**What to work on:**
Restate every record that follows, keeping it exact.

[Extracted records]
============

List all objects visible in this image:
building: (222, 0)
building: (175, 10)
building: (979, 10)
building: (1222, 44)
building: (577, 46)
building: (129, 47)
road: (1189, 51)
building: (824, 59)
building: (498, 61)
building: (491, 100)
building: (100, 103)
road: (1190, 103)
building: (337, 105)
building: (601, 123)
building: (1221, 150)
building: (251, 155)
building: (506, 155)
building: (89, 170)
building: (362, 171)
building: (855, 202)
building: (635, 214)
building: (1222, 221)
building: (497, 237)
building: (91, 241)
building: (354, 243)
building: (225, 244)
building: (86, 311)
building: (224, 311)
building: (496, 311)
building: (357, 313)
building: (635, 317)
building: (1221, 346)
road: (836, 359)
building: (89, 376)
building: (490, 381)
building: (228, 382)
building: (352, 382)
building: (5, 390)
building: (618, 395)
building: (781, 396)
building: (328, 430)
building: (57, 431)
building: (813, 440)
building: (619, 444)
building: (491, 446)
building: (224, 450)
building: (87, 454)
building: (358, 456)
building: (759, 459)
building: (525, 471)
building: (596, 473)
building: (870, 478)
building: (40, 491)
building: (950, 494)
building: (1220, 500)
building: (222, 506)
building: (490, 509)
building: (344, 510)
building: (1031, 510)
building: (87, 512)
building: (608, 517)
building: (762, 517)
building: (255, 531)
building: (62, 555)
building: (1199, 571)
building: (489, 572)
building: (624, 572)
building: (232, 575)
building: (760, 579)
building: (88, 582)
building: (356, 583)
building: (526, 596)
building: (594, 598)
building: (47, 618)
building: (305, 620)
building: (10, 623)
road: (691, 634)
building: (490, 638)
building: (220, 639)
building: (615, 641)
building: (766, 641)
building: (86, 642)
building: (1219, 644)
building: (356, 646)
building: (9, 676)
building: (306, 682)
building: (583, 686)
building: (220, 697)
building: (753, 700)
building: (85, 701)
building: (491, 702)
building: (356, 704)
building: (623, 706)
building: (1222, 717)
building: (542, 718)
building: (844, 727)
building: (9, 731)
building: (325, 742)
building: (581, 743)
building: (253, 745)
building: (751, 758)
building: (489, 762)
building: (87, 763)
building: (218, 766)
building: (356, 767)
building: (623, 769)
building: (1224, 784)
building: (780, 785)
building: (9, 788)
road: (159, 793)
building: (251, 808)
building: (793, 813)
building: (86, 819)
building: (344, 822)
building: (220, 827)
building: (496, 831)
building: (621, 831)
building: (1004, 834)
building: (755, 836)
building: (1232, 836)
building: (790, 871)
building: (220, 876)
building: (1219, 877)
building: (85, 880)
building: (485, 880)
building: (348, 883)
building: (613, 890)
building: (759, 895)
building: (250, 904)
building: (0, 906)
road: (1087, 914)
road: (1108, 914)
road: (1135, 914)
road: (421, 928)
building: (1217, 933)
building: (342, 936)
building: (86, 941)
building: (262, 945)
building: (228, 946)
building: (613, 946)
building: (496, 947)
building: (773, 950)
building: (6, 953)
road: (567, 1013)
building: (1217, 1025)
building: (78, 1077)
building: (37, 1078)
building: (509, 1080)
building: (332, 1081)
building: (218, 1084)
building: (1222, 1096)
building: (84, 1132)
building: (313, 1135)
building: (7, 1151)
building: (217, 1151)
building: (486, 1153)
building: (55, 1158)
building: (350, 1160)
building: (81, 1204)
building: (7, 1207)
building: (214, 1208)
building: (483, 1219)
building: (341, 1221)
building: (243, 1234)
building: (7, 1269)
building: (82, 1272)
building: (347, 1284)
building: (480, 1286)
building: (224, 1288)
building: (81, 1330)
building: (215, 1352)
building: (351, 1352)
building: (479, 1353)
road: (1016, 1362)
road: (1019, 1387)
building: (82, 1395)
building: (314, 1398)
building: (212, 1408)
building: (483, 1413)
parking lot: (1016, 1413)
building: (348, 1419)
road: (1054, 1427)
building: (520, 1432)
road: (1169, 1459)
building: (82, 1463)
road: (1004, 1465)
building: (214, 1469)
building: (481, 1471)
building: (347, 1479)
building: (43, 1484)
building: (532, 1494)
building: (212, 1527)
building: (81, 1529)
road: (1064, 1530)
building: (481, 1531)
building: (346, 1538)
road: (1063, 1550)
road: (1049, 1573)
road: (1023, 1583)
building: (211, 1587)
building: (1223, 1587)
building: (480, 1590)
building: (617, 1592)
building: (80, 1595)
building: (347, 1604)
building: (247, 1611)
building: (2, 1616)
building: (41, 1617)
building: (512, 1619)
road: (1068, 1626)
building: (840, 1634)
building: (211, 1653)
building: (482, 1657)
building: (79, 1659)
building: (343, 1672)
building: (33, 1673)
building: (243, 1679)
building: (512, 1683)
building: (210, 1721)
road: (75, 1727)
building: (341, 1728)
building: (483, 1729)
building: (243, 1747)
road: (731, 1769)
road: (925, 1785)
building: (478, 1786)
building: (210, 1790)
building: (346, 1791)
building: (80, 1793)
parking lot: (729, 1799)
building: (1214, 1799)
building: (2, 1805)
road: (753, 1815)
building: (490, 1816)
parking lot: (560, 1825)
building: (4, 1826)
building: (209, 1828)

============

**Answer box:**
List all objects visible in this image:
building: (222, 0)
building: (175, 10)
building: (979, 10)
building: (1222, 44)
building: (577, 46)
building: (129, 47)
road: (1189, 51)
building: (824, 59)
building: (498, 61)
building: (491, 100)
building: (100, 103)
road: (1190, 103)
building: (337, 105)
building: (601, 123)
building: (1221, 150)
building: (251, 155)
building: (506, 155)
building: (89, 170)
building: (362, 171)
building: (855, 202)
building: (635, 214)
building: (1222, 221)
building: (497, 237)
building: (91, 241)
building: (354, 243)
building: (225, 244)
building: (86, 311)
building: (224, 311)
building: (496, 311)
building: (357, 313)
building: (635, 317)
building: (1221, 346)
road: (836, 359)
building: (89, 376)
building: (490, 381)
building: (228, 382)
building: (352, 382)
building: (5, 390)
building: (618, 395)
building: (781, 396)
building: (328, 430)
building: (57, 431)
building: (813, 440)
building: (619, 444)
building: (491, 446)
building: (224, 450)
building: (87, 454)
building: (358, 456)
building: (759, 459)
building: (525, 471)
building: (596, 473)
building: (870, 478)
building: (40, 491)
building: (950, 494)
building: (1220, 500)
building: (222, 506)
building: (490, 509)
building: (344, 510)
building: (1031, 510)
building: (87, 512)
building: (608, 517)
building: (762, 517)
building: (255, 531)
building: (62, 555)
building: (1199, 571)
building: (489, 572)
building: (624, 572)
building: (232, 575)
building: (760, 579)
building: (88, 582)
building: (356, 583)
building: (526, 596)
building: (594, 598)
building: (47, 618)
building: (305, 620)
building: (10, 623)
road: (691, 634)
building: (490, 638)
building: (220, 639)
building: (615, 641)
building: (766, 641)
building: (86, 642)
building: (1219, 644)
building: (356, 646)
building: (9, 676)
building: (306, 682)
building: (583, 686)
building: (220, 697)
building: (753, 700)
building: (85, 701)
building: (491, 702)
building: (356, 704)
building: (623, 706)
building: (1222, 717)
building: (542, 718)
building: (844, 727)
building: (9, 731)
building: (325, 742)
building: (581, 743)
building: (253, 745)
building: (751, 758)
building: (489, 762)
building: (87, 763)
building: (218, 766)
building: (356, 767)
building: (623, 769)
building: (1224, 784)
building: (780, 785)
building: (9, 788)
road: (159, 793)
building: (251, 808)
building: (793, 813)
building: (86, 819)
building: (344, 822)
building: (220, 827)
building: (496, 831)
building: (621, 831)
building: (1004, 834)
building: (755, 836)
building: (1232, 836)
building: (790, 871)
building: (220, 876)
building: (1219, 877)
building: (85, 880)
building: (485, 880)
building: (348, 883)
building: (613, 890)
building: (759, 895)
building: (250, 904)
building: (0, 906)
road: (1087, 914)
road: (1108, 914)
road: (1135, 914)
road: (421, 928)
building: (1217, 933)
building: (342, 936)
building: (86, 941)
building: (262, 945)
building: (228, 946)
building: (613, 946)
building: (496, 947)
building: (773, 950)
building: (6, 953)
road: (567, 1013)
building: (1217, 1025)
building: (78, 1077)
building: (37, 1078)
building: (509, 1080)
building: (332, 1081)
building: (218, 1084)
building: (1222, 1096)
building: (84, 1132)
building: (313, 1135)
building: (7, 1151)
building: (217, 1151)
building: (486, 1153)
building: (55, 1158)
building: (350, 1160)
building: (81, 1204)
building: (7, 1207)
building: (214, 1208)
building: (483, 1219)
building: (341, 1221)
building: (243, 1234)
building: (7, 1269)
building: (82, 1272)
building: (347, 1284)
building: (480, 1286)
building: (224, 1288)
building: (81, 1330)
building: (215, 1352)
building: (351, 1352)
building: (479, 1353)
road: (1016, 1362)
road: (1019, 1387)
building: (82, 1395)
building: (314, 1398)
building: (212, 1408)
building: (483, 1413)
parking lot: (1016, 1413)
building: (348, 1419)
road: (1054, 1427)
building: (520, 1432)
road: (1169, 1459)
building: (82, 1463)
road: (1004, 1465)
building: (214, 1469)
building: (481, 1471)
building: (347, 1479)
building: (43, 1484)
building: (532, 1494)
building: (212, 1527)
building: (81, 1529)
road: (1064, 1530)
building: (481, 1531)
building: (346, 1538)
road: (1063, 1550)
road: (1049, 1573)
road: (1023, 1583)
building: (211, 1587)
building: (1223, 1587)
building: (480, 1590)
building: (617, 1592)
building: (80, 1595)
building: (347, 1604)
building: (247, 1611)
building: (2, 1616)
building: (41, 1617)
building: (512, 1619)
road: (1068, 1626)
building: (840, 1634)
building: (211, 1653)
building: (482, 1657)
building: (79, 1659)
building: (343, 1672)
building: (33, 1673)
building: (243, 1679)
building: (512, 1683)
building: (210, 1721)
road: (75, 1727)
building: (341, 1728)
building: (483, 1729)
building: (243, 1747)
road: (731, 1769)
road: (925, 1785)
building: (478, 1786)
building: (210, 1790)
building: (346, 1791)
building: (80, 1793)
parking lot: (729, 1799)
building: (1214, 1799)
building: (2, 1805)
road: (753, 1815)
building: (490, 1816)
parking lot: (560, 1825)
building: (4, 1826)
building: (209, 1828)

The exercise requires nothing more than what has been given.